Assignment: Pull out every line that contains the word "satin", matching case exactly.

Input data:
Segment Open
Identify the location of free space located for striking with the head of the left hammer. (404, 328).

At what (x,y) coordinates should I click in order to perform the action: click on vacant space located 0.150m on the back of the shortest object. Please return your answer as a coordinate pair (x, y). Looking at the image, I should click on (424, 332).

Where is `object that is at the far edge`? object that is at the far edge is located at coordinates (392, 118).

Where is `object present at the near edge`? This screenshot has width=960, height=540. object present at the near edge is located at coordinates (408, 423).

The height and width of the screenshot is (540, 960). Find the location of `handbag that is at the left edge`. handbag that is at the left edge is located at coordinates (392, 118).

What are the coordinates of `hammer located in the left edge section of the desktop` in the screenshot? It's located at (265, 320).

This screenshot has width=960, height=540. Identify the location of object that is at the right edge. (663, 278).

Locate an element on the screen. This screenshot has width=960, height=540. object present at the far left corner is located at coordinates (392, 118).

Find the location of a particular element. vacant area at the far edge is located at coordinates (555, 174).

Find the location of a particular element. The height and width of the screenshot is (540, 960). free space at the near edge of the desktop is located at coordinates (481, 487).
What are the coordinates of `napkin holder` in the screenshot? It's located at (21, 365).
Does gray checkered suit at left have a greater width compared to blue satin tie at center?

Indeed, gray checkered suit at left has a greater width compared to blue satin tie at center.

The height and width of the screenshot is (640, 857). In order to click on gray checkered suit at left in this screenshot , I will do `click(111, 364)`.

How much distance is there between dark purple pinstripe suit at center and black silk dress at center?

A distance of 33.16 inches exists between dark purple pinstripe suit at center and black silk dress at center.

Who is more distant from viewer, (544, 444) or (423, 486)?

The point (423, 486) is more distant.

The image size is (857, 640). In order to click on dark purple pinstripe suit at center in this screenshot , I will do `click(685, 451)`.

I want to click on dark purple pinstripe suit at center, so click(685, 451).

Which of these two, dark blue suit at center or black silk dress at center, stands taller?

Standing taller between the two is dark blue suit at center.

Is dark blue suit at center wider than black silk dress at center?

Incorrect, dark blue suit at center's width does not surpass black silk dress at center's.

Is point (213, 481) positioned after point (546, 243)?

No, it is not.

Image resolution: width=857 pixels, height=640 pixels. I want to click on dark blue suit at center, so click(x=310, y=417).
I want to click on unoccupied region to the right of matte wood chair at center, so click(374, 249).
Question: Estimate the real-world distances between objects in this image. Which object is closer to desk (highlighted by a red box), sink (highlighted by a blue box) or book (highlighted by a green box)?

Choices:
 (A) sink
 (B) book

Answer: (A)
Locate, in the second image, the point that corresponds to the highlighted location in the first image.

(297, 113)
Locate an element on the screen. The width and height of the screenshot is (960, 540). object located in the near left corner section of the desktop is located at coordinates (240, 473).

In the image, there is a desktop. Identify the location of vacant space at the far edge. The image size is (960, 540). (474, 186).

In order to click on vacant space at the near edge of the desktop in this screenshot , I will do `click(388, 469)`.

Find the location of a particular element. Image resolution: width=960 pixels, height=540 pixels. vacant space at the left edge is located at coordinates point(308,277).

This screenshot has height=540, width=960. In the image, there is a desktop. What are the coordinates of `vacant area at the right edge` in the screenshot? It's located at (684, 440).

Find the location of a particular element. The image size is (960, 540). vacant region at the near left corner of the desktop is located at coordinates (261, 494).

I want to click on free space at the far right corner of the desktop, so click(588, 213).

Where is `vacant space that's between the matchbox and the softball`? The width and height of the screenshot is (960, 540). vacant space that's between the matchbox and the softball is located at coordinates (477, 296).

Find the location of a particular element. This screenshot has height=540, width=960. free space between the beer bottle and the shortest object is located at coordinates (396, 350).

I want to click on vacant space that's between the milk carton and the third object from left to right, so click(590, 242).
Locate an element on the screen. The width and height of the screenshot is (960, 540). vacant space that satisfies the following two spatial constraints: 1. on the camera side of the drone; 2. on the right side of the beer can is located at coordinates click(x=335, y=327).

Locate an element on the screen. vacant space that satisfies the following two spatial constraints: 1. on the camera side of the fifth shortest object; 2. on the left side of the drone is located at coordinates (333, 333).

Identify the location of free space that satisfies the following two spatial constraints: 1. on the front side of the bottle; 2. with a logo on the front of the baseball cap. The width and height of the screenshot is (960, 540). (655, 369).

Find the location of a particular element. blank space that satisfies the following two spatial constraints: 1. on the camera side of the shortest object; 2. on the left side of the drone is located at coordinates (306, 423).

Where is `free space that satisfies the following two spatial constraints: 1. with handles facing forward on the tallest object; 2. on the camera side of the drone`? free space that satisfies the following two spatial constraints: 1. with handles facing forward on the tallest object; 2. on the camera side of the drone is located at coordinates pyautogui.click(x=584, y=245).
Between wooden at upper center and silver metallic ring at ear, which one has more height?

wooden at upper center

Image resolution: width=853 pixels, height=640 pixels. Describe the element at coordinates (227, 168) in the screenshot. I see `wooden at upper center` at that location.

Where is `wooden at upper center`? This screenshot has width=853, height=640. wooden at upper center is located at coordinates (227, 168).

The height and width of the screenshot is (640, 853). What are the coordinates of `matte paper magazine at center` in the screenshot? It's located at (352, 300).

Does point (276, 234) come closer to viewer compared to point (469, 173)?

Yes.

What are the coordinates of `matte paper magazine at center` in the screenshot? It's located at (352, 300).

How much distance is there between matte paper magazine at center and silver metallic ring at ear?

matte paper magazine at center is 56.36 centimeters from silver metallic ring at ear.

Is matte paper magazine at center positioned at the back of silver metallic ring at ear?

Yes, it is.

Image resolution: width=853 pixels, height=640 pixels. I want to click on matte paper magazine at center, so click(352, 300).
Segment Closed
Result of this exercise:
Does gray checkered suit at left have a greater width compared to blue satin tie at center?
Indeed, gray checkered suit at left has a greater width compared to blue satin tie at center.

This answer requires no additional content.